## Try it
Look through the records below for the line holding "Someone scaled the". Write it out exactly, with each following line through the line holding "Someone took away the zapato [naranja]".

----- Extracted entries

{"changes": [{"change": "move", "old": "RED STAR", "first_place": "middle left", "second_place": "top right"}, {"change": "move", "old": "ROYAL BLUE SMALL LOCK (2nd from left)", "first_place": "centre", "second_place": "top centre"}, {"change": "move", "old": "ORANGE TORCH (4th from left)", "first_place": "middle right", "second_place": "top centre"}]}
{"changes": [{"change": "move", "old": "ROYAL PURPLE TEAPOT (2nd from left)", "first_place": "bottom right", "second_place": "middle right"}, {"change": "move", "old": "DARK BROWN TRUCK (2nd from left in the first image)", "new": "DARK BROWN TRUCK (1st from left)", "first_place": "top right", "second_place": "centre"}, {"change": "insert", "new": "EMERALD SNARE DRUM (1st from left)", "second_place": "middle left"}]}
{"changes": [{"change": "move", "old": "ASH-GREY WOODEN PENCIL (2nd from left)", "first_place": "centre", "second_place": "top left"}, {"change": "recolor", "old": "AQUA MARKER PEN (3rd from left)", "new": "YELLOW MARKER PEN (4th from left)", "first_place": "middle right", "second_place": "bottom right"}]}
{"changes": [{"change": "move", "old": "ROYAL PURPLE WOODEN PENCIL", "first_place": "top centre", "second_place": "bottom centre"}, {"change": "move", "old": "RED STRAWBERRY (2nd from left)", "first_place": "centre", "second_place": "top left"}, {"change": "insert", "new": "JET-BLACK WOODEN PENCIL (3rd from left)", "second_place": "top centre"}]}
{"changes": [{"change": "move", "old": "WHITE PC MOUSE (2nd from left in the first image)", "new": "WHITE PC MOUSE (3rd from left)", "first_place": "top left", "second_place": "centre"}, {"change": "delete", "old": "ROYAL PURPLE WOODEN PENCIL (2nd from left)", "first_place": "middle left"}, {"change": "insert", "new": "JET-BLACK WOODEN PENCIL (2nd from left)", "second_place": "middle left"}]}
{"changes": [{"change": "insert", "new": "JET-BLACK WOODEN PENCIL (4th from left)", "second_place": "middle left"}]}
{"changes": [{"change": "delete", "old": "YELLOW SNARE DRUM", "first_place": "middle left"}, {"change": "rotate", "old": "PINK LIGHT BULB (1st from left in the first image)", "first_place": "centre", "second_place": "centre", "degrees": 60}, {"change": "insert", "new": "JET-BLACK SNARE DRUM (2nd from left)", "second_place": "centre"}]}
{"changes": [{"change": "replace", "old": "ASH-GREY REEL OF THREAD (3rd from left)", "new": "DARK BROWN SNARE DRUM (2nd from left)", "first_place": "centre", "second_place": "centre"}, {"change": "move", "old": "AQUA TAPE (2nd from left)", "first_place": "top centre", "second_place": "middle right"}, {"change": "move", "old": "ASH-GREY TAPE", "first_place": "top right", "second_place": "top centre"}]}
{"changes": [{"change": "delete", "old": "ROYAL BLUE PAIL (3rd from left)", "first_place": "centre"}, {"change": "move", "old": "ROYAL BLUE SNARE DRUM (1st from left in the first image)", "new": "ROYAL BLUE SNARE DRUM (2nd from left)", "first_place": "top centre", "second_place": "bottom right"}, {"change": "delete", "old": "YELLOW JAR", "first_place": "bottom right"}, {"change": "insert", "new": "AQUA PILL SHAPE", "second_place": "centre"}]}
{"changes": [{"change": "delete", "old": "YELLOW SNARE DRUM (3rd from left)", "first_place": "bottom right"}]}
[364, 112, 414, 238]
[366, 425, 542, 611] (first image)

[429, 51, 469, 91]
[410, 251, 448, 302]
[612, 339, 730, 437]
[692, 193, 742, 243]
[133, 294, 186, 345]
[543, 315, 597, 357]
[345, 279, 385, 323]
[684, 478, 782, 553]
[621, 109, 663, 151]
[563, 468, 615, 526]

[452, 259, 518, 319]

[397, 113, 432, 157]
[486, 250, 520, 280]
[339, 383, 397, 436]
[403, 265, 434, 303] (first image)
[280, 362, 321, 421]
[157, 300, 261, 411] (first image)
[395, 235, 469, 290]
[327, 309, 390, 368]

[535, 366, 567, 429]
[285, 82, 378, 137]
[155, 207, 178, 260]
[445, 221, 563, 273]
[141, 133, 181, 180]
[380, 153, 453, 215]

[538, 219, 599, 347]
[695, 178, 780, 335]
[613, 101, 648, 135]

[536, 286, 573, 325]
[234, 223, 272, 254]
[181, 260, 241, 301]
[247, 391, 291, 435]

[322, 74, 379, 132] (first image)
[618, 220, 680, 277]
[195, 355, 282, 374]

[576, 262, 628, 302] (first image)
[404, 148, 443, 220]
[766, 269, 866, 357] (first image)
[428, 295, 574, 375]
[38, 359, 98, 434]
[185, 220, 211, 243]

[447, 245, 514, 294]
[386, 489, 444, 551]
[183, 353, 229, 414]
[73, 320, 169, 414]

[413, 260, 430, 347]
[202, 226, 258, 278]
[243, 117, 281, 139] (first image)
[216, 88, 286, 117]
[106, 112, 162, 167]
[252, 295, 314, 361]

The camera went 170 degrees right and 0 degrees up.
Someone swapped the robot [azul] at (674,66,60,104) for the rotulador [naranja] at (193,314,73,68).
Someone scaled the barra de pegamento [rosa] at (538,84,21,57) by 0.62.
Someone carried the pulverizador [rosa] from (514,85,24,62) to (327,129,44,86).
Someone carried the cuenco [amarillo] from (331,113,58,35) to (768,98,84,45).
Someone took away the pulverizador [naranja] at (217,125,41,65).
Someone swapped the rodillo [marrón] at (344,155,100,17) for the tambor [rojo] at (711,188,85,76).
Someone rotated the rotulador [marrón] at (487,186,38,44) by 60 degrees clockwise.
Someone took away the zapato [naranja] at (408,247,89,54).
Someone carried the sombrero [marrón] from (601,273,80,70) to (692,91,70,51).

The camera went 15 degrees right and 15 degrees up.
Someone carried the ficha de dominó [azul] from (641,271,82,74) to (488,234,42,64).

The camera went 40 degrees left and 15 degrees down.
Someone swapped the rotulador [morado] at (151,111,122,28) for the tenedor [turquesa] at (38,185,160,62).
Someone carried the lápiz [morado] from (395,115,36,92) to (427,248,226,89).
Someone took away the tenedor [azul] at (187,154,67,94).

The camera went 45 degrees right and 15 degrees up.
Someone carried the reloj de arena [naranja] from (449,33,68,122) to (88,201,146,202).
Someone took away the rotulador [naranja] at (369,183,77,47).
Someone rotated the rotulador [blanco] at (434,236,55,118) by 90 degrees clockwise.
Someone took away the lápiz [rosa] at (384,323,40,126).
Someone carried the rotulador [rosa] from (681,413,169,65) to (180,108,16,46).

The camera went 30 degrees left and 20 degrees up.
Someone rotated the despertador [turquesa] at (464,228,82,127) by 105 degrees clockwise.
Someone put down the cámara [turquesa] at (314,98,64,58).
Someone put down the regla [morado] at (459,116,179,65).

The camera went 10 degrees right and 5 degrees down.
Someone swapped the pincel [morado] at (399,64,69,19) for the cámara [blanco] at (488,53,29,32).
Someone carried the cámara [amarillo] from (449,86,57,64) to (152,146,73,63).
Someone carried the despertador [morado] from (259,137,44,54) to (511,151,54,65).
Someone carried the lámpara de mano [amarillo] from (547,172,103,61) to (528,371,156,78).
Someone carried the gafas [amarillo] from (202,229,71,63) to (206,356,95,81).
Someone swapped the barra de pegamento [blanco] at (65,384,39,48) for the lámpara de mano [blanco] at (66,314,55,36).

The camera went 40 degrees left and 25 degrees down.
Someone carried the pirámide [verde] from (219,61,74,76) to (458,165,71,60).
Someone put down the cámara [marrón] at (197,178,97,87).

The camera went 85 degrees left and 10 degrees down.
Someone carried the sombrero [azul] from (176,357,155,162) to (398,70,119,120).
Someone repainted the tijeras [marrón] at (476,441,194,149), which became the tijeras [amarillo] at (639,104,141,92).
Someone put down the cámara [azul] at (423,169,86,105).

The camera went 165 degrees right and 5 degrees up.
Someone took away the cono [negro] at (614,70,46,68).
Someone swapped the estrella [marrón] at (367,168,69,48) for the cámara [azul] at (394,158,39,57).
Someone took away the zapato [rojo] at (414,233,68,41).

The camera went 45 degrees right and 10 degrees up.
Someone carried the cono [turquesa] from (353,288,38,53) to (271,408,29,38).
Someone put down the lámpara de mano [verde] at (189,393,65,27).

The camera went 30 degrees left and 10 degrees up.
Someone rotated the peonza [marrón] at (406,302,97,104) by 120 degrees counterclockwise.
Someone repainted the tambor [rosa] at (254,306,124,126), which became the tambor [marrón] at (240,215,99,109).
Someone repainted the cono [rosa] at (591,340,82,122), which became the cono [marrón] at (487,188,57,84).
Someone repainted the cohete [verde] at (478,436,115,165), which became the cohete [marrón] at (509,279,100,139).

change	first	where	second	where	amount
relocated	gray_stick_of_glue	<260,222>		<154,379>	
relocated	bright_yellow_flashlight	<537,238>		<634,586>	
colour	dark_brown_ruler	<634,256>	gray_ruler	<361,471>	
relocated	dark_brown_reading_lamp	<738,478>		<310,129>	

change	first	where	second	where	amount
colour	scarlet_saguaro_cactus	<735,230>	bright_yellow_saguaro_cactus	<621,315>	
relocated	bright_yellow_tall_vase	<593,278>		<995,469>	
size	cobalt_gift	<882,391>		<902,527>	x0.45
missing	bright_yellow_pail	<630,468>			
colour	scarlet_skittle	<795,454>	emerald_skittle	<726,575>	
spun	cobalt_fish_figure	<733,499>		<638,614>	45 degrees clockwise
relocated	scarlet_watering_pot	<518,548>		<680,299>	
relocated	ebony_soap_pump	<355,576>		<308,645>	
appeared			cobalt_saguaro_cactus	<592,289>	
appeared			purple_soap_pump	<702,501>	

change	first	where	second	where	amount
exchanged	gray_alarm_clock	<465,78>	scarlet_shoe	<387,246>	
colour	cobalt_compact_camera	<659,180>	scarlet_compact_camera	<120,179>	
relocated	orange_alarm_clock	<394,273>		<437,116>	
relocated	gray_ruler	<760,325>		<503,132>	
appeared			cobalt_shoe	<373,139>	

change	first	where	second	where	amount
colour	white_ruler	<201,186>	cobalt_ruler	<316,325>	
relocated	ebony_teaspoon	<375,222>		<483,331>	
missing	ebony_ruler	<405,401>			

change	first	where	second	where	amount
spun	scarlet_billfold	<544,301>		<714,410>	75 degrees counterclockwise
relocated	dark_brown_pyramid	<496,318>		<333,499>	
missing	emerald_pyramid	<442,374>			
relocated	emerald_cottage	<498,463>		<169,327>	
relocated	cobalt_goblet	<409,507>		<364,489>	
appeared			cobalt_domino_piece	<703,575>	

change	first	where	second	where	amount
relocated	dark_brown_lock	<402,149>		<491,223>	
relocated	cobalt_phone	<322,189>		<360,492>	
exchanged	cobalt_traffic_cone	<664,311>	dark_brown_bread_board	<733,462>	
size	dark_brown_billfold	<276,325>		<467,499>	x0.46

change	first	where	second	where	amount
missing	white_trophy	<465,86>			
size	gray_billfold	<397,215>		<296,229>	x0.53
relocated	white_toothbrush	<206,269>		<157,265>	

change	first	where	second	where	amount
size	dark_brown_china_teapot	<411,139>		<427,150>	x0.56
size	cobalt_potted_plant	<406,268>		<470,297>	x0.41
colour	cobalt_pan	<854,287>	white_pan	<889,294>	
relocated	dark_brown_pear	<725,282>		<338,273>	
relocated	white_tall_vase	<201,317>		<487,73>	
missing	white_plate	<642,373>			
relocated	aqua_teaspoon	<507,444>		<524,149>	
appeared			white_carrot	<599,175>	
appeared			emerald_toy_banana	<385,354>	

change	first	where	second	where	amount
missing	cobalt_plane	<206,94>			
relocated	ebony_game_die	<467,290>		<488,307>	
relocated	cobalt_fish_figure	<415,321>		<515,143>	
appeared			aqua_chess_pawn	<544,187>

----------

## Expected answer
Someone scaled the barra de pegamento [rosa] at (538,84,21,57) by 0.62.
Someone carried the pulverizador [rosa] from (514,85,24,62) to (327,129,44,86).
Someone carried the cuenco [amarillo] from (331,113,58,35) to (768,98,84,45).
Someone took away the pulverizador [naranja] at (217,125,41,65).
Someone swapped the rodillo [marrón] at (344,155,100,17) for the tambor [rojo] at (711,188,85,76).
Someone rotated the rotulador [marrón] at (487,186,38,44) by 60 degrees clockwise.
Someone took away the zapato [naranja] at (408,247,89,54).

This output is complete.